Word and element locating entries

━━━━━━━━━━━━━━━━━━━━━━━━━━━━━━

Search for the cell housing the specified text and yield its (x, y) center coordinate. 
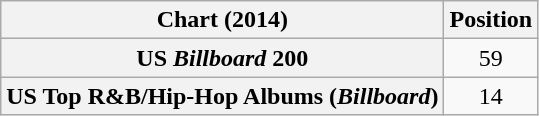
US Top R&B/Hip-Hop Albums (Billboard) (222, 96)
Chart (2014) (222, 20)
14 (491, 96)
Position (491, 20)
59 (491, 58)
US Billboard 200 (222, 58)
Find where the given text appears and provide that cell's center as (X, Y) coordinate. 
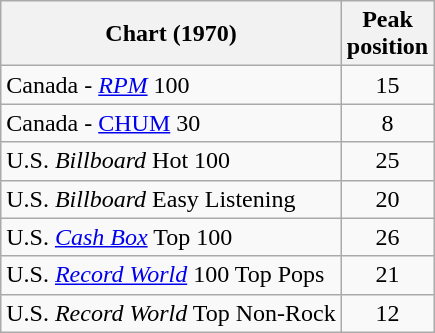
Canada - CHUM 30 (171, 123)
Canada - RPM 100 (171, 85)
U.S. Record World 100 Top Pops (171, 275)
U.S. Billboard Easy Listening (171, 199)
8 (387, 123)
U.S. Cash Box Top 100 (171, 237)
21 (387, 275)
Peakposition (387, 34)
U.S. Billboard Hot 100 (171, 161)
U.S. Record World Top Non-Rock (171, 313)
15 (387, 85)
12 (387, 313)
25 (387, 161)
20 (387, 199)
26 (387, 237)
Chart (1970) (171, 34)
Return [X, Y] of the center of cell containing provided text 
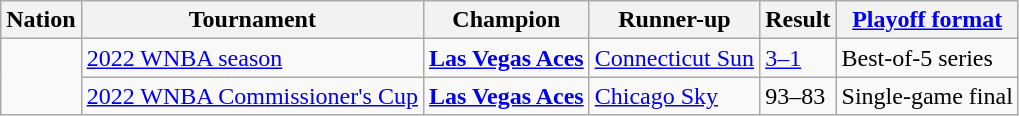
Runner-up [674, 20]
Playoff format [927, 20]
Tournament [252, 20]
Champion [506, 20]
Connecticut Sun [674, 58]
Result [798, 20]
Chicago Sky [674, 96]
93–83 [798, 96]
Single-game final [927, 96]
Nation [41, 20]
3–1 [798, 58]
2022 WNBA Commissioner's Cup [252, 96]
Best-of-5 series [927, 58]
2022 WNBA season [252, 58]
For the text-containing cell, return its midpoint in (x, y) coordinate format. 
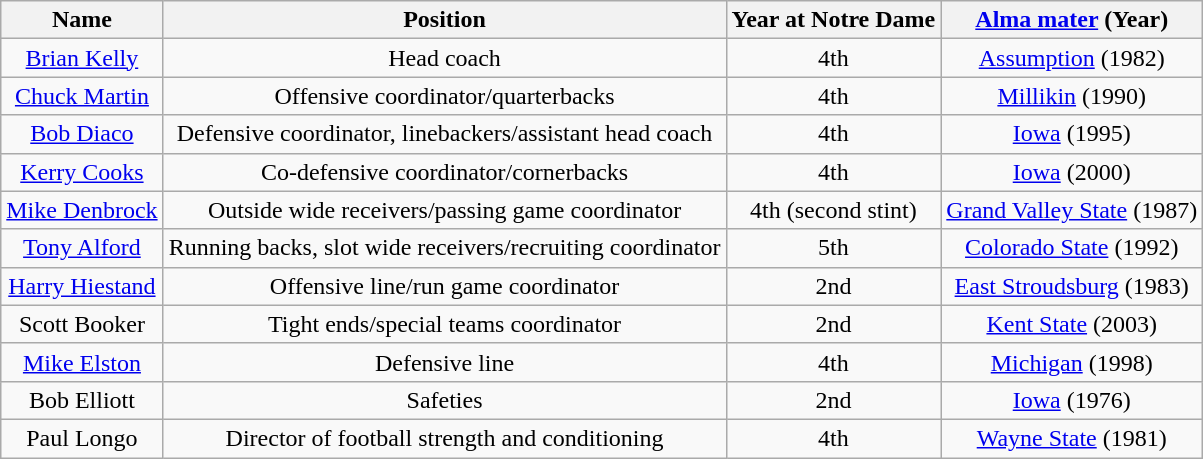
Kent State (2003) (1072, 324)
Head coach (444, 58)
Year at Notre Dame (834, 20)
Bob Elliott (82, 400)
5th (834, 248)
Kerry Cooks (82, 172)
Bob Diaco (82, 134)
Position (444, 20)
Millikin (1990) (1072, 96)
Offensive line/run game coordinator (444, 286)
Running backs, slot wide receivers/recruiting coordinator (444, 248)
Name (82, 20)
Scott Booker (82, 324)
Tight ends/special teams coordinator (444, 324)
Chuck Martin (82, 96)
Defensive coordinator, linebackers/assistant head coach (444, 134)
Harry Hiestand (82, 286)
Mike Denbrock (82, 210)
East Stroudsburg (1983) (1072, 286)
Colorado State (1992) (1072, 248)
4th (second stint) (834, 210)
Safeties (444, 400)
Director of football strength and conditioning (444, 438)
Iowa (1976) (1072, 400)
Co-defensive coordinator/cornerbacks (444, 172)
Grand Valley State (1987) (1072, 210)
Assumption (1982) (1072, 58)
Wayne State (1981) (1072, 438)
Defensive line (444, 362)
Mike Elston (82, 362)
Tony Alford (82, 248)
Outside wide receivers/passing game coordinator (444, 210)
Brian Kelly (82, 58)
Offensive coordinator/quarterbacks (444, 96)
Iowa (1995) (1072, 134)
Iowa (2000) (1072, 172)
Alma mater (Year) (1072, 20)
Paul Longo (82, 438)
Michigan (1998) (1072, 362)
Extract the (x, y) coordinate from the center of the cell holding the provided text.  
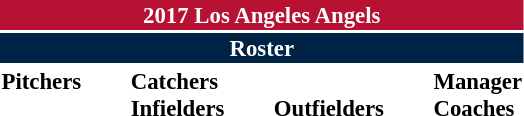
Roster (262, 48)
2017 Los Angeles Angels (262, 15)
Extract the [X, Y] coordinate from the center of the cell holding the provided text.  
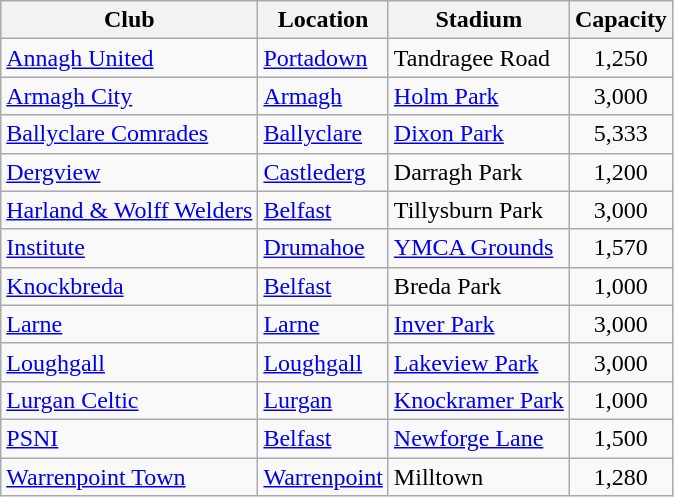
Tillysburn Park [478, 210]
Dixon Park [478, 134]
Holm Park [478, 96]
PSNI [130, 438]
Drumahoe [323, 248]
Annagh United [130, 58]
Newforge Lane [478, 438]
Knockbreda [130, 286]
Club [130, 20]
1,250 [620, 58]
Armagh [323, 96]
Lakeview Park [478, 362]
Darragh Park [478, 172]
Location [323, 20]
Lurgan Celtic [130, 400]
Knockramer Park [478, 400]
Warrenpoint [323, 477]
Institute [130, 248]
Warrenpoint Town [130, 477]
Harland & Wolff Welders [130, 210]
Armagh City [130, 96]
5,333 [620, 134]
Inver Park [478, 324]
Lurgan [323, 400]
Milltown [478, 477]
Tandragee Road [478, 58]
Breda Park [478, 286]
1,570 [620, 248]
Ballyclare [323, 134]
Dergview [130, 172]
1,200 [620, 172]
Ballyclare Comrades [130, 134]
Portadown [323, 58]
Castlederg [323, 172]
YMCA Grounds [478, 248]
1,280 [620, 477]
1,500 [620, 438]
Stadium [478, 20]
Capacity [620, 20]
Extract the (X, Y) coordinate from the center of the cell holding the provided text.  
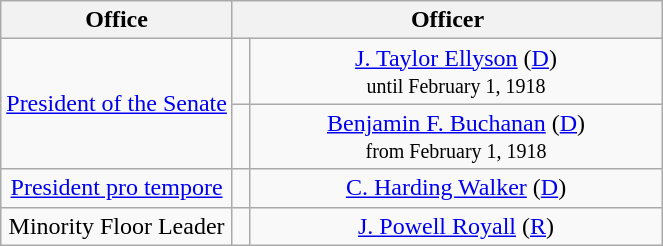
Benjamin F. Buchanan (D)from February 1, 1918 (456, 136)
President pro tempore (117, 188)
Officer (447, 20)
President of the Senate (117, 104)
J. Powell Royall (R) (456, 226)
J. Taylor Ellyson (D)until February 1, 1918 (456, 72)
C. Harding Walker (D) (456, 188)
Office (117, 20)
Minority Floor Leader (117, 226)
Pinpoint the cell where the given text exists, returning its (x, y) midpoint coordinate. 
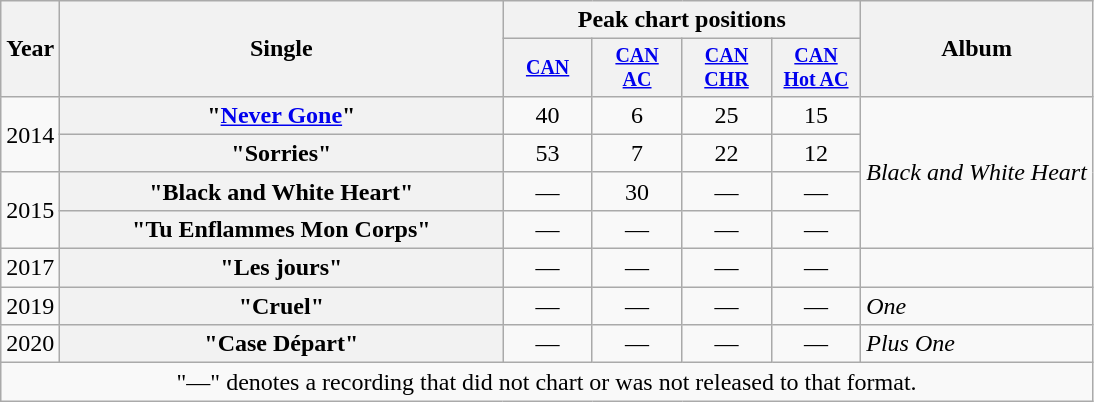
"Cruel" (282, 306)
53 (548, 153)
15 (816, 115)
"Black and White Heart" (282, 191)
Plus One (977, 344)
CANHot AC (816, 68)
2015 (30, 210)
2014 (30, 134)
7 (636, 153)
Year (30, 49)
"Sorries" (282, 153)
Album (977, 49)
"Tu Enflammes Mon Corps" (282, 229)
"—" denotes a recording that did not chart or was not released to that format. (547, 382)
CANCHR (726, 68)
One (977, 306)
"Les jours" (282, 268)
22 (726, 153)
2019 (30, 306)
Single (282, 49)
"Never Gone" (282, 115)
6 (636, 115)
"Case Départ" (282, 344)
CAN (548, 68)
40 (548, 115)
12 (816, 153)
CANAC (636, 68)
30 (636, 191)
2020 (30, 344)
Peak chart positions (682, 20)
Black and White Heart (977, 172)
2017 (30, 268)
25 (726, 115)
Identify which cell holds the provided text, then report its (X, Y) central coordinate. 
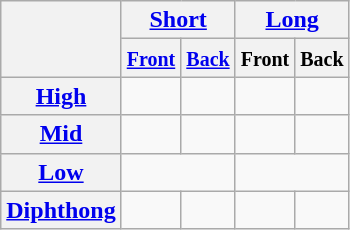
High (61, 96)
Mid (61, 134)
Low (61, 172)
Short (178, 20)
Diphthong (61, 210)
Long (292, 20)
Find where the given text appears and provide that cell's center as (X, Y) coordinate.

━━━━━━━━━━━━━━━━━━━━━━━━━━━━━━

[WHAT NEEDS TO BE DONE]
Please copy every line of the data above word for word, leaving out the picture markers.

[RESPONSE TO THIS TASK]
Search for the cell housing the specified text and yield its (x, y) center coordinate. 
US Top R&B/Hip-Hop Albums (Billboard) (222, 96)
Chart (2014) (222, 20)
14 (491, 96)
Position (491, 20)
59 (491, 58)
US Billboard 200 (222, 58)
Find where the given text appears and provide that cell's center as (X, Y) coordinate. 
Canada - CHUM 30 (171, 123)
Canada - RPM 100 (171, 85)
U.S. Record World 100 Top Pops (171, 275)
U.S. Billboard Easy Listening (171, 199)
8 (387, 123)
U.S. Cash Box Top 100 (171, 237)
21 (387, 275)
Peakposition (387, 34)
U.S. Billboard Hot 100 (171, 161)
U.S. Record World Top Non-Rock (171, 313)
15 (387, 85)
12 (387, 313)
25 (387, 161)
20 (387, 199)
26 (387, 237)
Chart (1970) (171, 34)
Return [X, Y] of the center of cell containing provided text 
Runner-up [674, 20]
Playoff format [927, 20]
Tournament [252, 20]
Champion [506, 20]
Connecticut Sun [674, 58]
Result [798, 20]
Chicago Sky [674, 96]
93–83 [798, 96]
Single-game final [927, 96]
Nation [41, 20]
3–1 [798, 58]
2022 WNBA Commissioner's Cup [252, 96]
Best-of-5 series [927, 58]
2022 WNBA season [252, 58]
For the text-containing cell, return its midpoint in (x, y) coordinate format. 
Kent State (2003) (1072, 324)
Head coach (444, 58)
Year at Notre Dame (834, 20)
Bob Elliott (82, 400)
5th (834, 248)
Kerry Cooks (82, 172)
Bob Diaco (82, 134)
Position (444, 20)
Millikin (1990) (1072, 96)
Offensive line/run game coordinator (444, 286)
Running backs, slot wide receivers/recruiting coordinator (444, 248)
Name (82, 20)
Scott Booker (82, 324)
Tight ends/special teams coordinator (444, 324)
Chuck Martin (82, 96)
Defensive coordinator, linebackers/assistant head coach (444, 134)
Harry Hiestand (82, 286)
Mike Denbrock (82, 210)
East Stroudsburg (1983) (1072, 286)
Colorado State (1992) (1072, 248)
4th (second stint) (834, 210)
Safeties (444, 400)
Director of football strength and conditioning (444, 438)
Iowa (1976) (1072, 400)
Co-defensive coordinator/cornerbacks (444, 172)
Grand Valley State (1987) (1072, 210)
Assumption (1982) (1072, 58)
Wayne State (1981) (1072, 438)
Defensive line (444, 362)
Mike Elston (82, 362)
Tony Alford (82, 248)
Outside wide receivers/passing game coordinator (444, 210)
Brian Kelly (82, 58)
Offensive coordinator/quarterbacks (444, 96)
Iowa (1995) (1072, 134)
Iowa (2000) (1072, 172)
Alma mater (Year) (1072, 20)
Paul Longo (82, 438)
Michigan (1998) (1072, 362)
Extract the (x, y) coordinate from the center of the cell holding the provided text.  
Roster (262, 48)
2017 Los Angeles Angels (262, 15)
Extract the [X, Y] coordinate from the center of the cell holding the provided text.  
Tillysburn Park [478, 210]
Dixon Park [478, 134]
Holm Park [478, 96]
PSNI [130, 438]
Drumahoe [323, 248]
Annagh United [130, 58]
Newforge Lane [478, 438]
Knockbreda [130, 286]
Club [130, 20]
1,250 [620, 58]
Armagh [323, 96]
Lakeview Park [478, 362]
Darragh Park [478, 172]
Location [323, 20]
Lurgan Celtic [130, 400]
Knockramer Park [478, 400]
Warrenpoint [323, 477]
Institute [130, 248]
Warrenpoint Town [130, 477]
Harland & Wolff Welders [130, 210]
Armagh City [130, 96]
5,333 [620, 134]
Inver Park [478, 324]
Lurgan [323, 400]
Milltown [478, 477]
Tandragee Road [478, 58]
Breda Park [478, 286]
1,570 [620, 248]
Ballyclare [323, 134]
Dergview [130, 172]
1,200 [620, 172]
Ballyclare Comrades [130, 134]
Portadown [323, 58]
Castlederg [323, 172]
YMCA Grounds [478, 248]
1,280 [620, 477]
1,500 [620, 438]
Stadium [478, 20]
Capacity [620, 20]
Extract the (X, Y) coordinate from the center of the cell holding the provided text.  
Benjamin F. Buchanan (D)from February 1, 1918 (456, 136)
President pro tempore (117, 188)
Officer (447, 20)
President of the Senate (117, 104)
J. Powell Royall (R) (456, 226)
J. Taylor Ellyson (D)until February 1, 1918 (456, 72)
C. Harding Walker (D) (456, 188)
Office (117, 20)
Minority Floor Leader (117, 226)
Pinpoint the cell where the given text exists, returning its (x, y) midpoint coordinate. 
"Cruel" (282, 306)
53 (548, 153)
15 (816, 115)
"Black and White Heart" (282, 191)
Plus One (977, 344)
CANHot AC (816, 68)
2015 (30, 210)
2014 (30, 134)
7 (636, 153)
Year (30, 49)
"Sorries" (282, 153)
Album (977, 49)
"Tu Enflammes Mon Corps" (282, 229)
"—" denotes a recording that did not chart or was not released to that format. (547, 382)
CANCHR (726, 68)
One (977, 306)
"Les jours" (282, 268)
22 (726, 153)
2019 (30, 306)
Single (282, 49)
"Never Gone" (282, 115)
6 (636, 115)
"Case Départ" (282, 344)
CAN (548, 68)
40 (548, 115)
12 (816, 153)
CANAC (636, 68)
30 (636, 191)
2020 (30, 344)
Peak chart positions (682, 20)
Black and White Heart (977, 172)
2017 (30, 268)
25 (726, 115)
Identify which cell holds the provided text, then report its (X, Y) central coordinate. 
High (61, 96)
Mid (61, 134)
Low (61, 172)
Short (178, 20)
Diphthong (61, 210)
Long (292, 20)
Find where the given text appears and provide that cell's center as (X, Y) coordinate.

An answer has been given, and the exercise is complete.